### Task brief
Return, exactly and in full, the lines of the records below starting at the one with "blue boat [120,161,211,219]" and ending at the one with "black heart [307,267,369,337]", and no other lines.

### Given data
▼

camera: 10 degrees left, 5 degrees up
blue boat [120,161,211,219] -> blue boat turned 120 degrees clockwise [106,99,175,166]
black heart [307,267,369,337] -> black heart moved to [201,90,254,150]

▲
▼

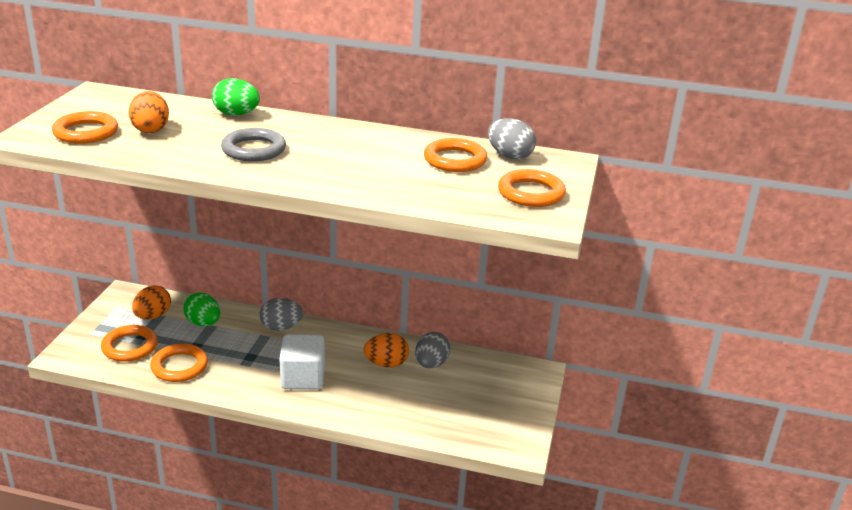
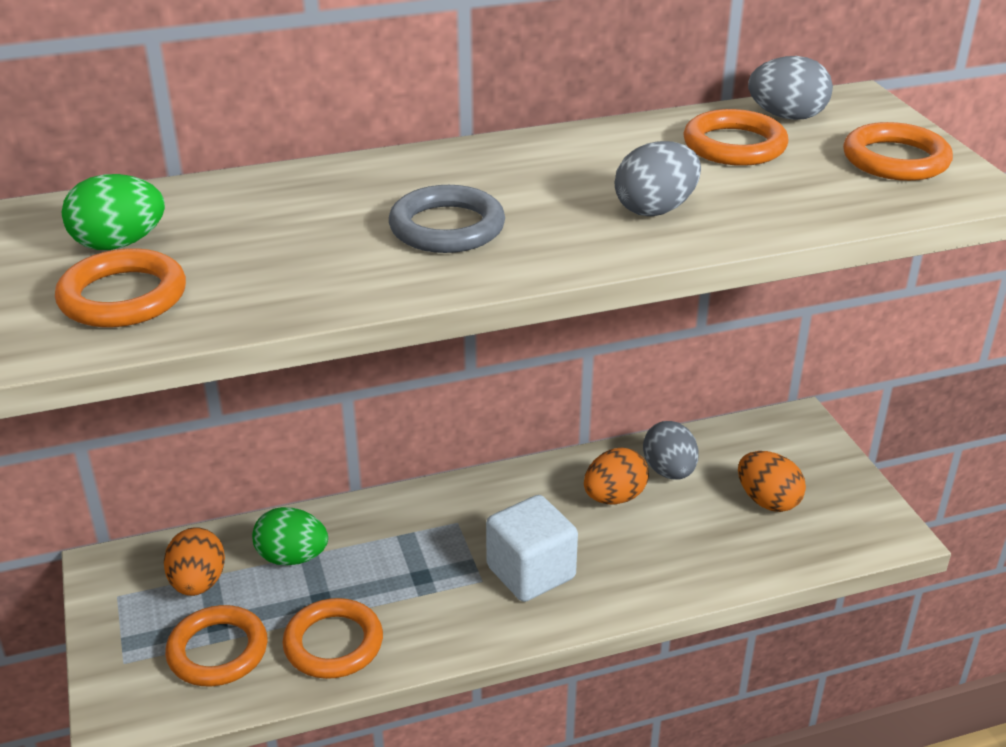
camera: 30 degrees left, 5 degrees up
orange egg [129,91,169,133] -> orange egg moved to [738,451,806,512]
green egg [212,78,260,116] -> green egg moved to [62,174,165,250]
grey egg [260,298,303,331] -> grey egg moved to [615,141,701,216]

▲
▼

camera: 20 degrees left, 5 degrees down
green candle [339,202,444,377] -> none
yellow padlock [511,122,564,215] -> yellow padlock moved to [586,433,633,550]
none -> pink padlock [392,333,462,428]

▲

### Finished task
blue boat [120,161,211,219] -> blue boat turned 120 degrees clockwise [106,99,175,166]
black heart [307,267,369,337] -> black heart moved to [201,90,254,150]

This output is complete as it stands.